[Saved data entries]
========
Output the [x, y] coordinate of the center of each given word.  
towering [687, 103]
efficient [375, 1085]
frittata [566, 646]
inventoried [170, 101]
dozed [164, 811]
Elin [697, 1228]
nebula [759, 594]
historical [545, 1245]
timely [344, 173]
========
WHAT THIS TASK INVOLVES:
Render the part of the records that opens with the line containing "inventoried [170, 101]" and runs through the end of the records as a Markdown table with the columns Number and Record line, giving each line its own numbered row and leaving out any blank lines.

OUTPUT BELOW:
| Number | Record line |
|---|---|
| 1 | inventoried [170, 101] |
| 2 | dozed [164, 811] |
| 3 | Elin [697, 1228] |
| 4 | nebula [759, 594] |
| 5 | historical [545, 1245] |
| 6 | timely [344, 173] |